# [Exercise objective]
Exact wording is needed for every line from the one holding "D1: none -> zener (A BR_L, K BR_R)" to the end of the records below; write those lines out and omit the pictures.

# [Dataset entries]
::::::::::
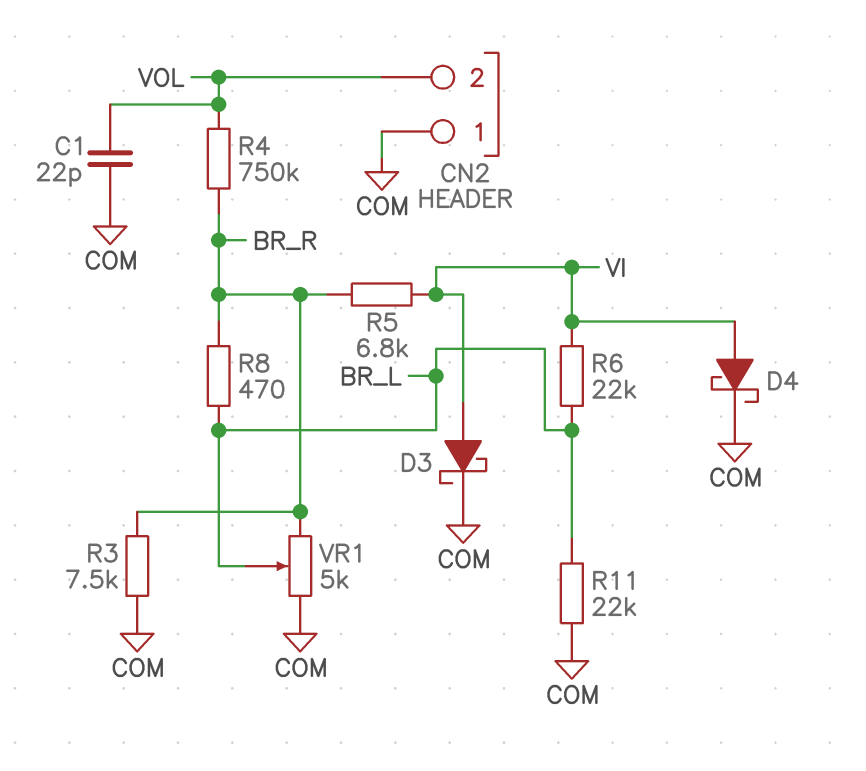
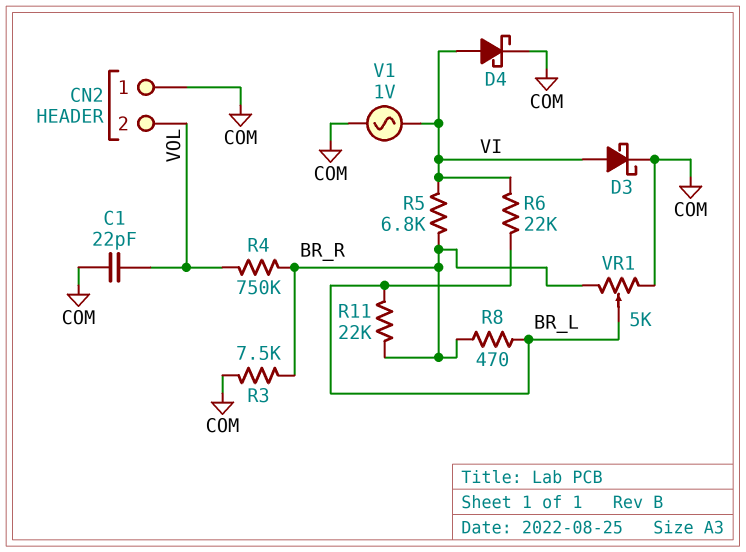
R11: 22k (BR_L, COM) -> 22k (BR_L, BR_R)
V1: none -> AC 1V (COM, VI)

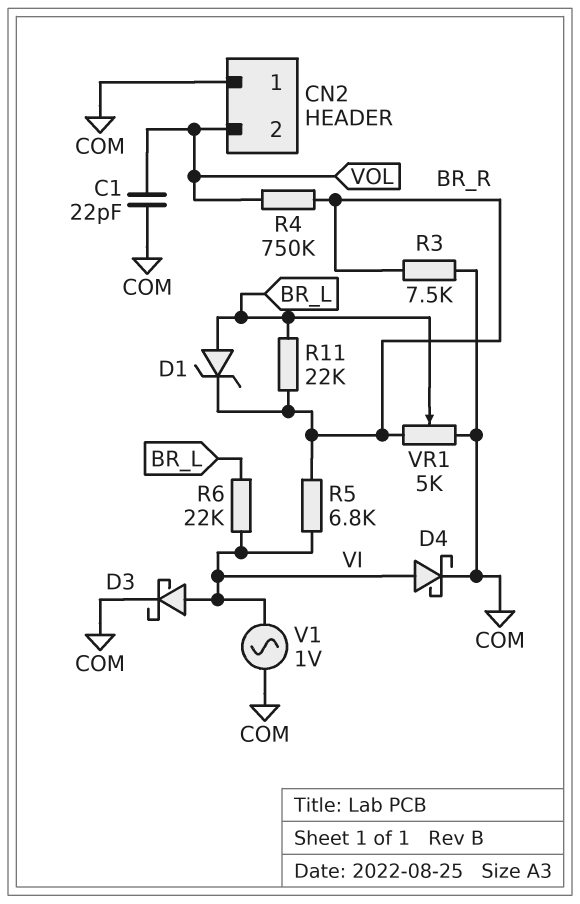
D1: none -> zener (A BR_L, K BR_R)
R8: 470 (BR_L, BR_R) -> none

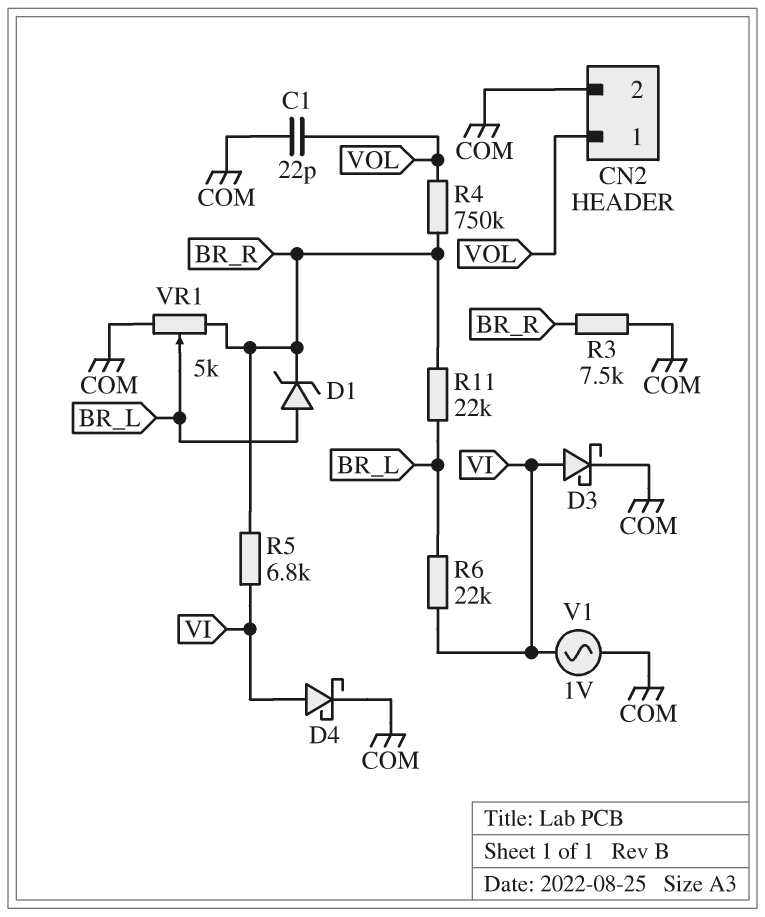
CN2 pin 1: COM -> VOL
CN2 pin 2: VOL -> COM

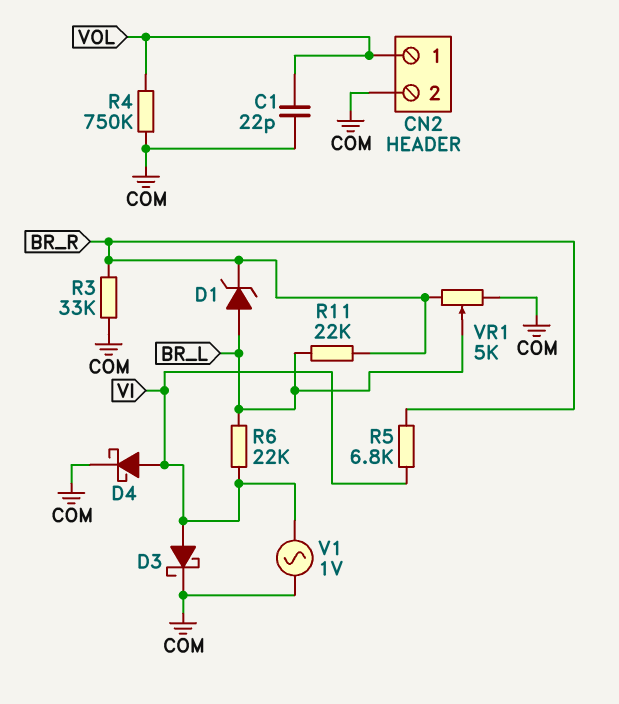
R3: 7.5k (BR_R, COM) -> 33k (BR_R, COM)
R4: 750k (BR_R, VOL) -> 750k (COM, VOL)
::::::::::
# [Response below]
D1: none -> zener (A BR_L, K BR_R)
R8: 470 (BR_L, BR_R) -> none

CN2 pin 1: COM -> VOL
CN2 pin 2: VOL -> COM

R3: 7.5k (BR_R, COM) -> 33k (BR_R, COM)
R4: 750k (BR_R, VOL) -> 750k (COM, VOL)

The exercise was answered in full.